**Problem description**
For every line below, restate it exactly and drop the images.

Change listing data
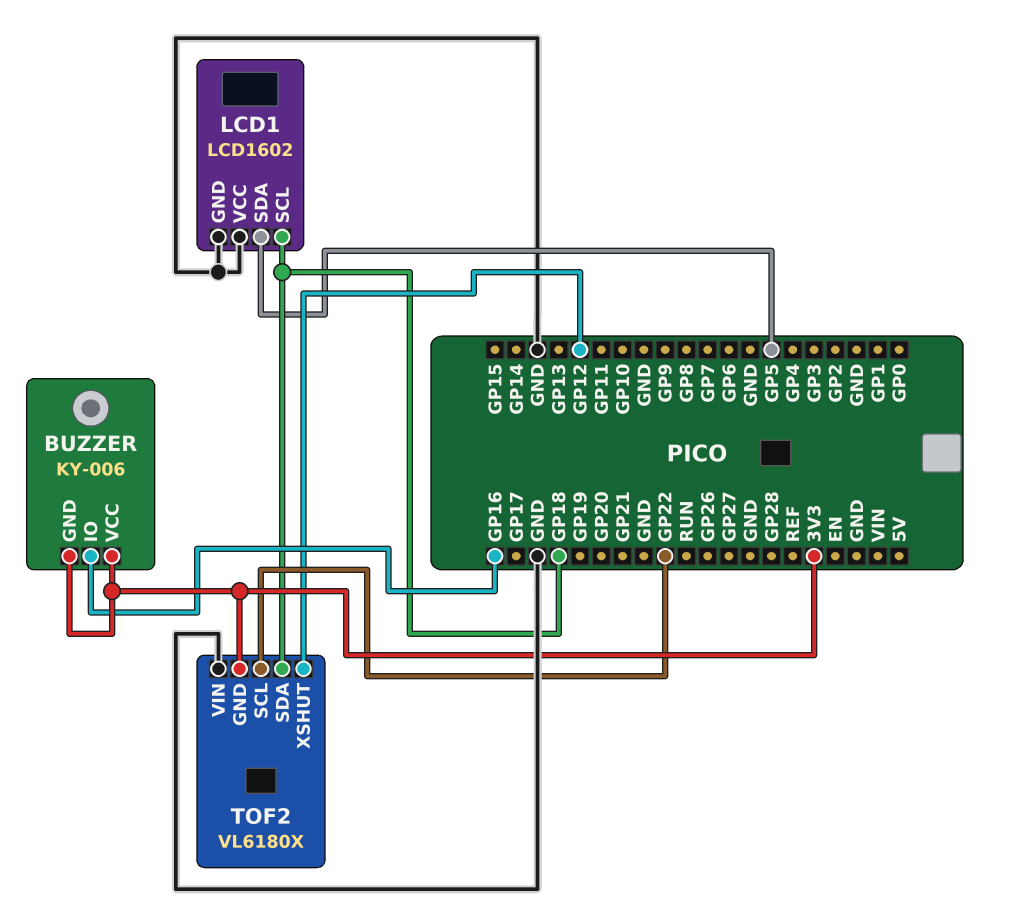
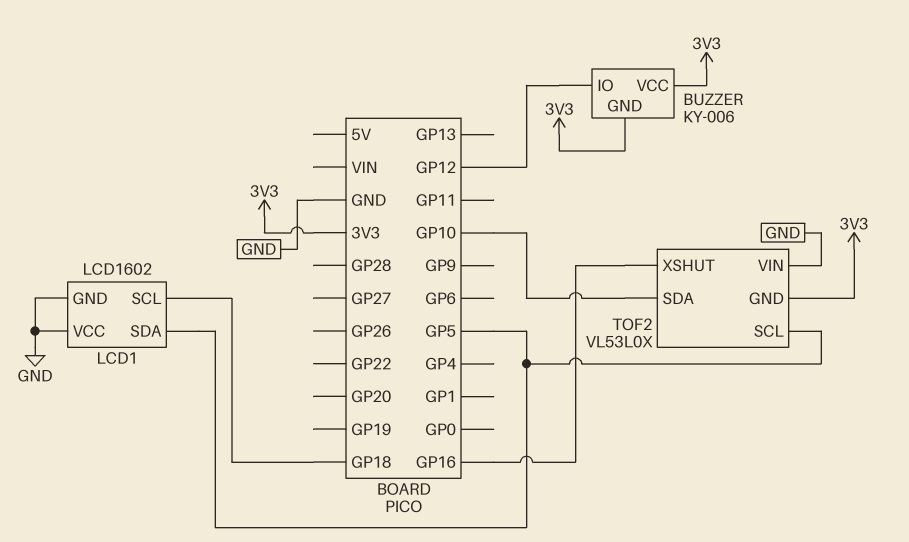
BUZZER pin IO: GP16 -> GP12
TOF2: VL6180X -> VL53L0X
TOF2 pin SCL: GP22 -> GP5
TOF2 pin SDA: GP18 -> GP10
TOF2 pin XSHUT: GP12 -> GP16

**Answer for the task**
BUZZER pin IO: GP16 -> GP12
TOF2: VL6180X -> VL53L0X
TOF2 pin SCL: GP22 -> GP5
TOF2 pin SDA: GP18 -> GP10
TOF2 pin XSHUT: GP12 -> GP16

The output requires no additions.